**Problem requirements:**
Your answer must be every line of the data that holds the string "left".

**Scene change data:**
※
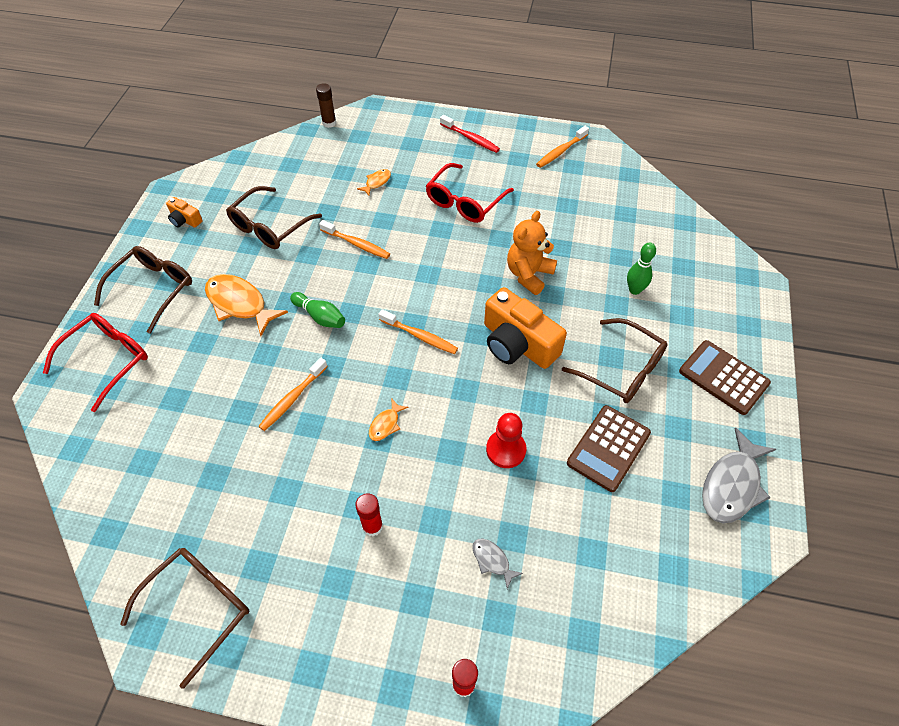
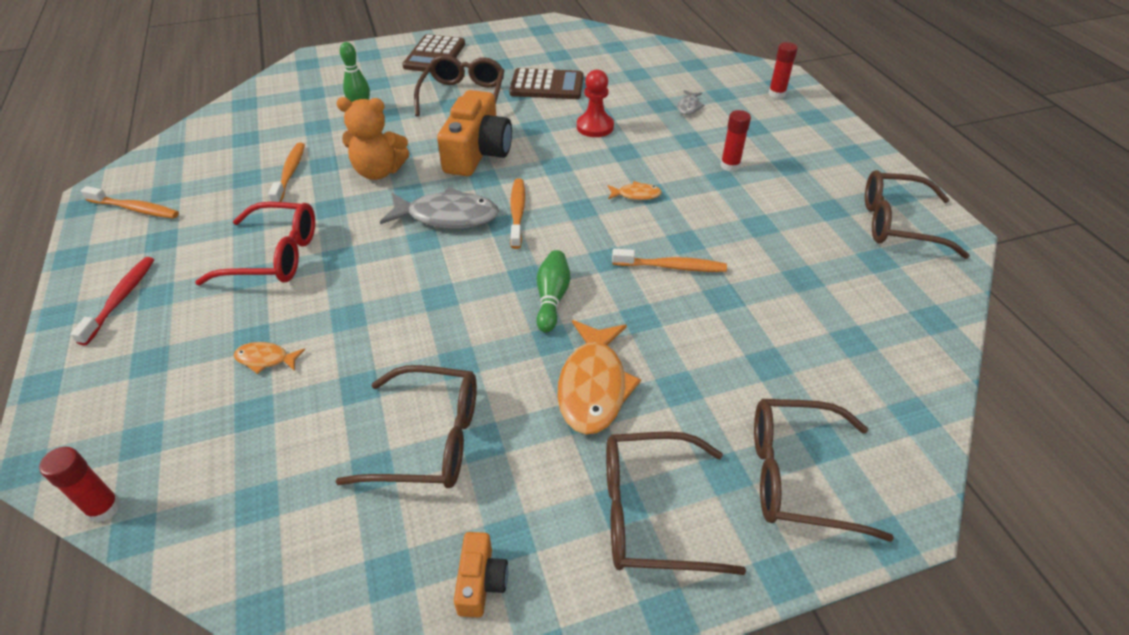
camera: 120 degrees left, 10 degrees down
(108, 360) = (797, 476): red glasses -> brown glasses
(329, 123) = (104, 508): brown glue stick -> red glue stick
(357, 244) = (410, 322): orange toothbrush -> orange toothbrush (290, 173)
(732, 485) = (530, 38): grey fish -> grey fish (447, 216)

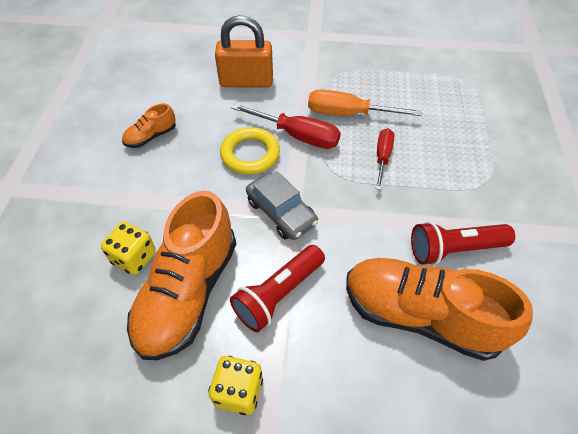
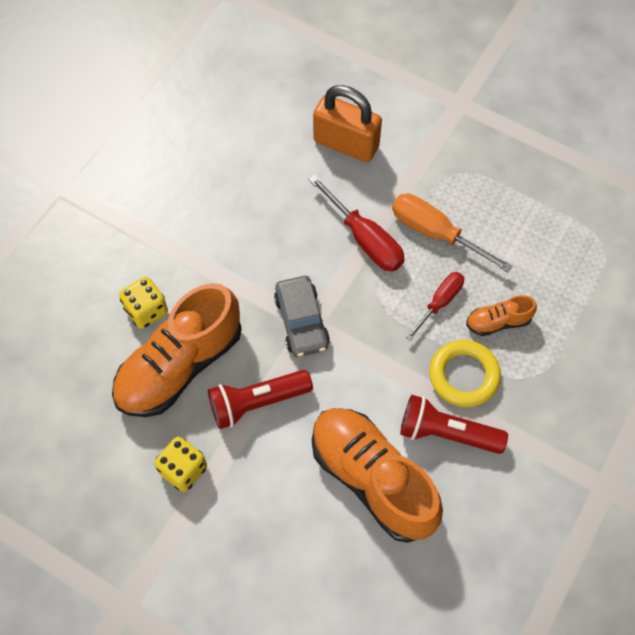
camera: 25 degrees right, 10 degrees up
(151, 136) = (214, 179): orange shoe -> orange shoe (498, 322)
(250, 154) = (304, 242): yellow ring -> yellow ring (464, 375)

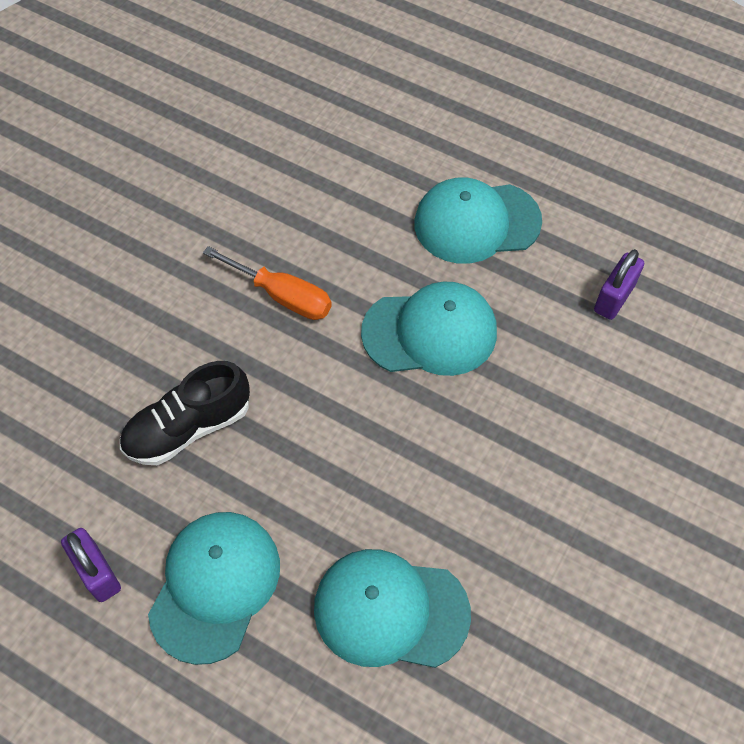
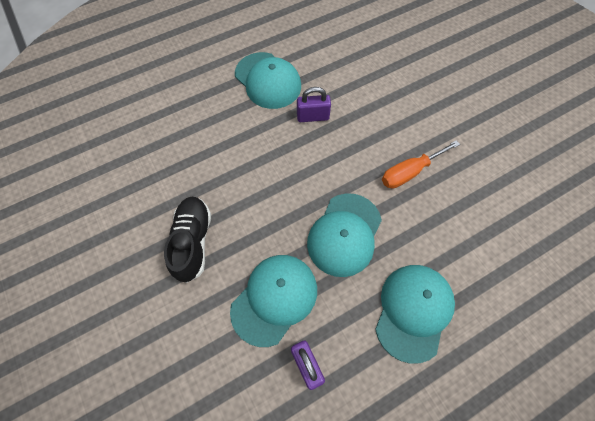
camera: 120 degrees right, 5 degrees up
(97, 572) = (302, 46): purple padlock -> purple padlock (313, 117)
(188, 427) = (351, 100): black shoe -> black shoe (193, 242)
(390, 610) = (209, 137): turquoise cap -> turquoise cap (274, 299)

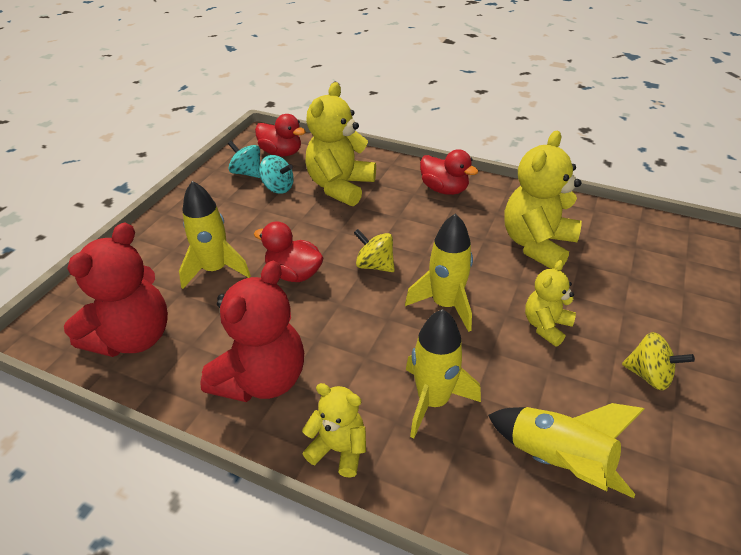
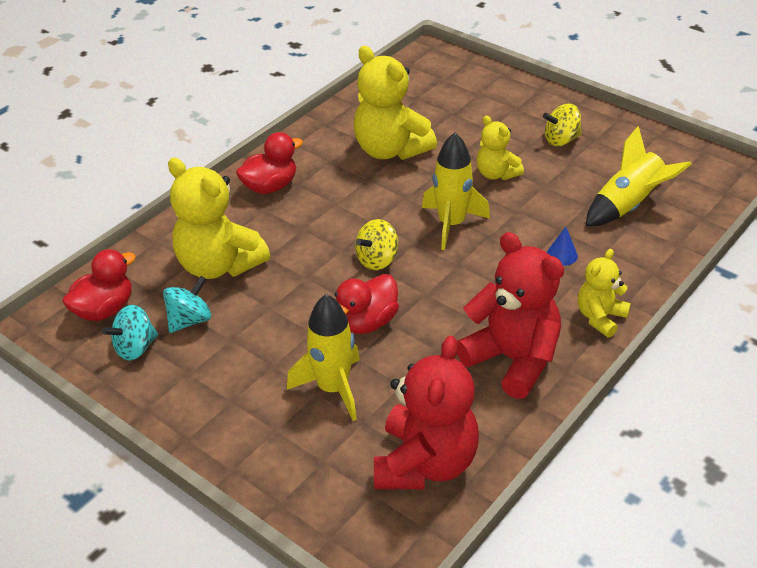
camera: 75 degrees left, 0 degrees up
(133, 338) = (425, 463): red teddy bear -> red teddy bear turned 60 degrees clockwise
(433, 401) = (562, 255): yellow rocket -> blue cone
(649, 375) = (561, 140): yellow spinning top -> yellow spinning top turned 150 degrees counterclockwise

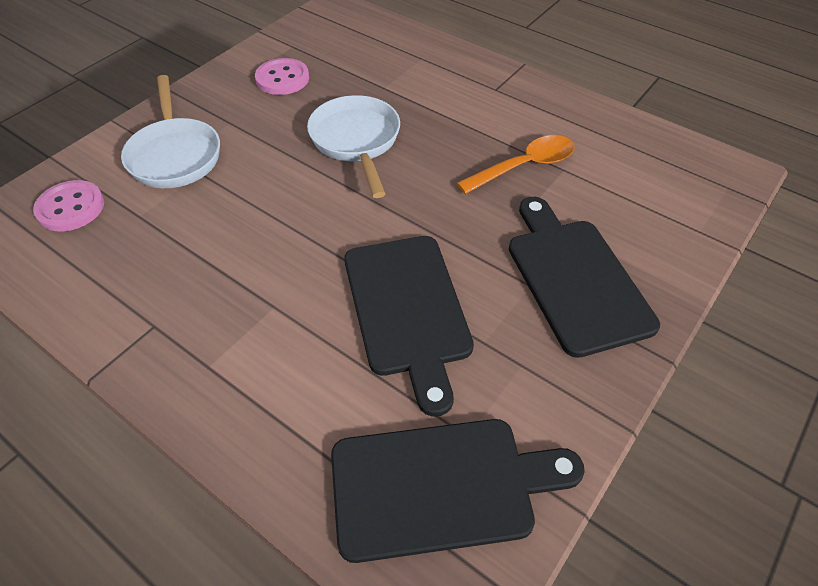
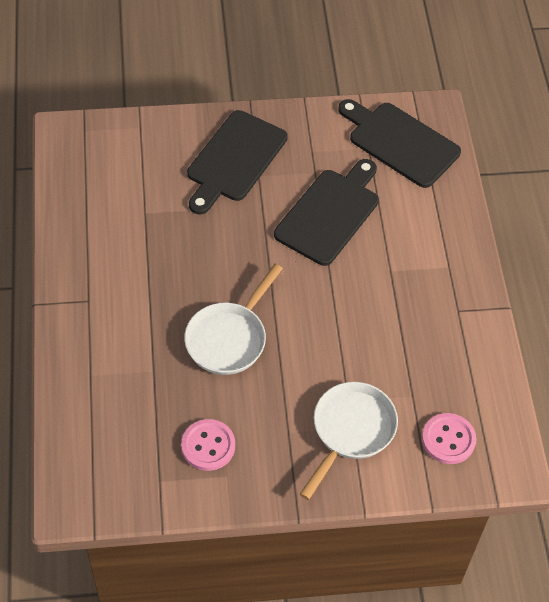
camera: 135 degrees left, 5 degrees up
(524, 166) = (162, 233): orange spoon -> none

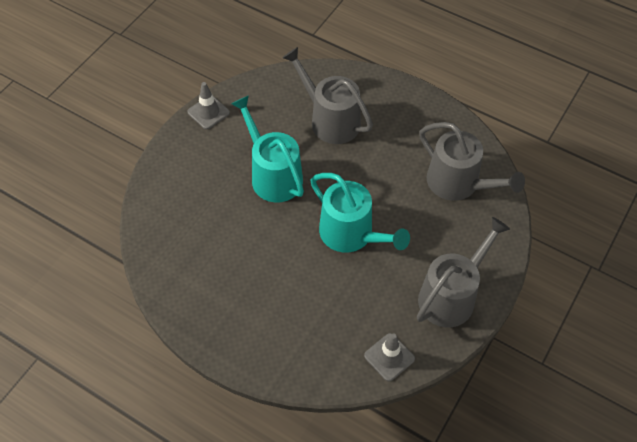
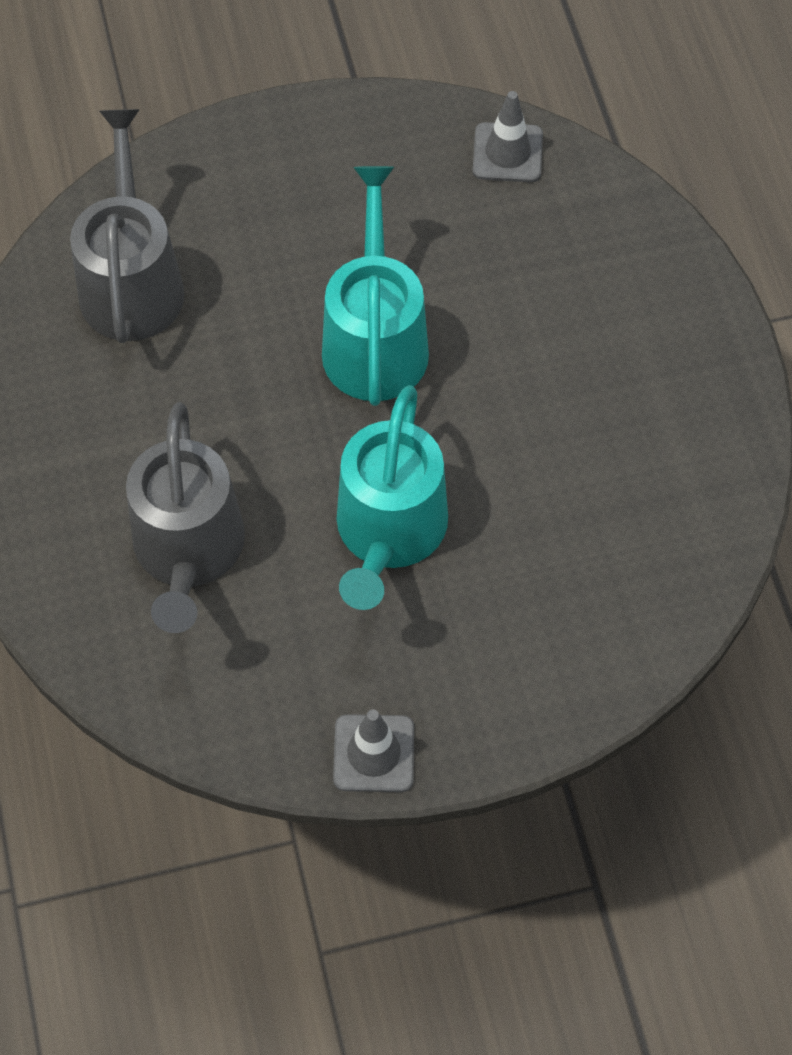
camera: 135 degrees left, 5 degrees up
(451, 296) = (339, 155): grey watering can -> none

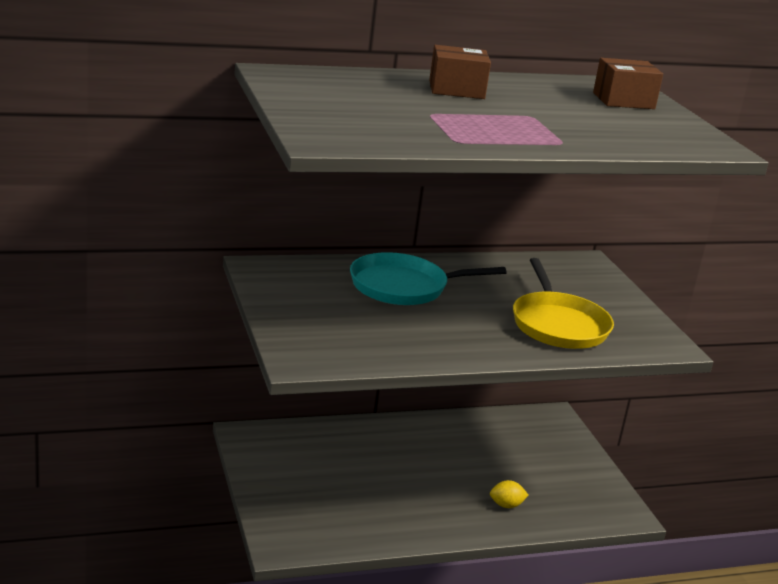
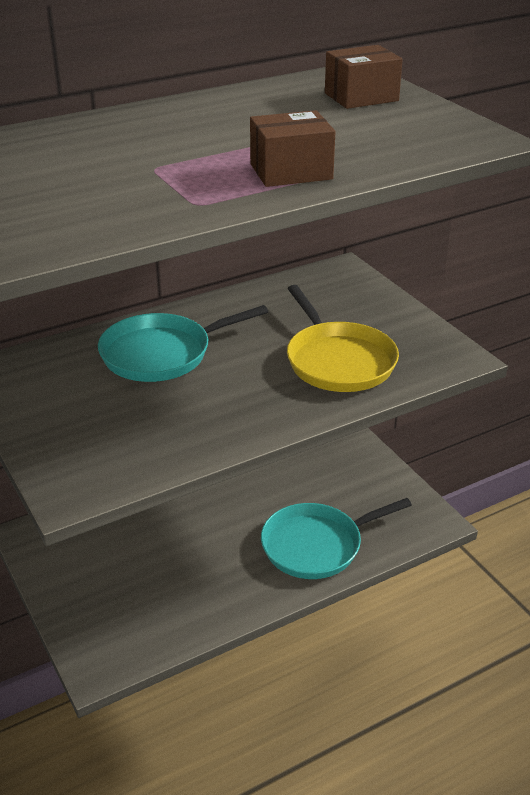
camera: 10 degrees left, 10 degrees up
(456, 90) = (173, 125): brown box -> brown box (291, 172)
(506, 505) = (316, 545): yellow lemon -> turquoise pan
※
**Written answer:**
camera: 120 degrees left, 10 degrees down
camera: 75 degrees left, 0 degrees up
camera: 135 degrees left, 5 degrees up
camera: 135 degrees left, 5 degrees up
camera: 10 degrees left, 10 degrees up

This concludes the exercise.